> [Instructions for the task]
Give back every record exactly.

Before-and-after object listings
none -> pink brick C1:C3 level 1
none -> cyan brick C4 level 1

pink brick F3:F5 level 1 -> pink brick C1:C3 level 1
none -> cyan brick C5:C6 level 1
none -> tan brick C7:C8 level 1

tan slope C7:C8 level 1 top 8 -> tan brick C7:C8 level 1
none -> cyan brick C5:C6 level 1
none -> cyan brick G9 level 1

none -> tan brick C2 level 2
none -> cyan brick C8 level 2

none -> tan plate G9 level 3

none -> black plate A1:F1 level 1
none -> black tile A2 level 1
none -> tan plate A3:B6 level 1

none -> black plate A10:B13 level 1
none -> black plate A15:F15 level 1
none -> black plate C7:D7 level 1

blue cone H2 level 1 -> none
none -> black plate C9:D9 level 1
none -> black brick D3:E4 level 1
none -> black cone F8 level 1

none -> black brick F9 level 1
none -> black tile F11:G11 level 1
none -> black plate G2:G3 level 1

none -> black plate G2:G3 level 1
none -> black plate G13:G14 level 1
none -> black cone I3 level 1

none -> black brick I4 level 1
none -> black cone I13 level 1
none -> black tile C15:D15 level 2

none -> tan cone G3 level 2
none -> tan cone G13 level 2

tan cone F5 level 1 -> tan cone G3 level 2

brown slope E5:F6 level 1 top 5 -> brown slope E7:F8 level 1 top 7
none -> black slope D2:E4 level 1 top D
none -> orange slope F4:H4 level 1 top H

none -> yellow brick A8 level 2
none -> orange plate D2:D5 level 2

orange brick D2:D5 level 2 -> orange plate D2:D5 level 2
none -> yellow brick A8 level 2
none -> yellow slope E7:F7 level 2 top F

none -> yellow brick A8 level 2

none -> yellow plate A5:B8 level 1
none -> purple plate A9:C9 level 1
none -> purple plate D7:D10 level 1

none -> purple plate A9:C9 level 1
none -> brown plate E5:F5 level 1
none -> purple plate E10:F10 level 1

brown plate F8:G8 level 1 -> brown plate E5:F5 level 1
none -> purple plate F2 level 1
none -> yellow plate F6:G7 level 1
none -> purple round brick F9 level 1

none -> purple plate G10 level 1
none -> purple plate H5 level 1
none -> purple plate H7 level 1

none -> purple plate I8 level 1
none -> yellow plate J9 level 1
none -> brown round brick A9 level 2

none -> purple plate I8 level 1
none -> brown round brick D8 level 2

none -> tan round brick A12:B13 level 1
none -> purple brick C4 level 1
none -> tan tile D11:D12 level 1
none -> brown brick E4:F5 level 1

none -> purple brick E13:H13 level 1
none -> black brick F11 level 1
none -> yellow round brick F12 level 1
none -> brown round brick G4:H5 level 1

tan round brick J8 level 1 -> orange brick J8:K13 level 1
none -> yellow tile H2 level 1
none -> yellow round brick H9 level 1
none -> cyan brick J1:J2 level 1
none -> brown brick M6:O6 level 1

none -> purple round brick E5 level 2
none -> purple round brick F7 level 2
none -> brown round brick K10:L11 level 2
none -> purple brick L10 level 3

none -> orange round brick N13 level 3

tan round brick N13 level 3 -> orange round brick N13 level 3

> [Output of the task]
none -> pink brick C1:C3 level 1
none -> cyan brick C4 level 1

pink brick F3:F5 level 1 -> pink brick C1:C3 level 1
none -> cyan brick C5:C6 level 1
none -> tan brick C7:C8 level 1

tan slope C7:C8 level 1 top 8 -> tan brick C7:C8 level 1
none -> cyan brick C5:C6 level 1
none -> cyan brick G9 level 1

none -> tan brick C2 level 2
none -> cyan brick C8 level 2

none -> tan plate G9 level 3

none -> black plate A1:F1 level 1
none -> black tile A2 level 1
none -> tan plate A3:B6 level 1

none -> black plate A10:B13 level 1
none -> black plate A15:F15 level 1
none -> black plate C7:D7 level 1

blue cone H2 level 1 -> none
none -> black plate C9:D9 level 1
none -> black brick D3:E4 level 1
none -> black cone F8 level 1

none -> black brick F9 level 1
none -> black tile F11:G11 level 1
none -> black plate G2:G3 level 1

none -> black plate G2:G3 level 1
none -> black plate G13:G14 level 1
none -> black cone I3 level 1

none -> black brick I4 level 1
none -> black cone I13 level 1
none -> black tile C15:D15 level 2

none -> tan cone G3 level 2
none -> tan cone G13 level 2

tan cone F5 level 1 -> tan cone G3 level 2

brown slope E5:F6 level 1 top 5 -> brown slope E7:F8 level 1 top 7
none -> black slope D2:E4 level 1 top D
none -> orange slope F4:H4 level 1 top H

none -> yellow brick A8 level 2
none -> orange plate D2:D5 level 2

orange brick D2:D5 level 2 -> orange plate D2:D5 level 2
none -> yellow brick A8 level 2
none -> yellow slope E7:F7 level 2 top F

none -> yellow brick A8 level 2

none -> yellow plate A5:B8 level 1
none -> purple plate A9:C9 level 1
none -> purple plate D7:D10 level 1

none -> purple plate A9:C9 level 1
none -> brown plate E5:F5 level 1
none -> purple plate E10:F10 level 1

brown plate F8:G8 level 1 -> brown plate E5:F5 level 1
none -> purple plate F2 level 1
none -> yellow plate F6:G7 level 1
none -> purple round brick F9 level 1

none -> purple plate G10 level 1
none -> purple plate H5 level 1
none -> purple plate H7 level 1

none -> purple plate I8 level 1
none -> yellow plate J9 level 1
none -> brown round brick A9 level 2

none -> purple plate I8 level 1
none -> brown round brick D8 level 2

none -> tan round brick A12:B13 level 1
none -> purple brick C4 level 1
none -> tan tile D11:D12 level 1
none -> brown brick E4:F5 level 1

none -> purple brick E13:H13 level 1
none -> black brick F11 level 1
none -> yellow round brick F12 level 1
none -> brown round brick G4:H5 level 1

tan round brick J8 level 1 -> orange brick J8:K13 level 1
none -> yellow tile H2 level 1
none -> yellow round brick H9 level 1
none -> cyan brick J1:J2 level 1
none -> brown brick M6:O6 level 1

none -> purple round brick E5 level 2
none -> purple round brick F7 level 2
none -> brown round brick K10:L11 level 2
none -> purple brick L10 level 3

none -> orange round brick N13 level 3

tan round brick N13 level 3 -> orange round brick N13 level 3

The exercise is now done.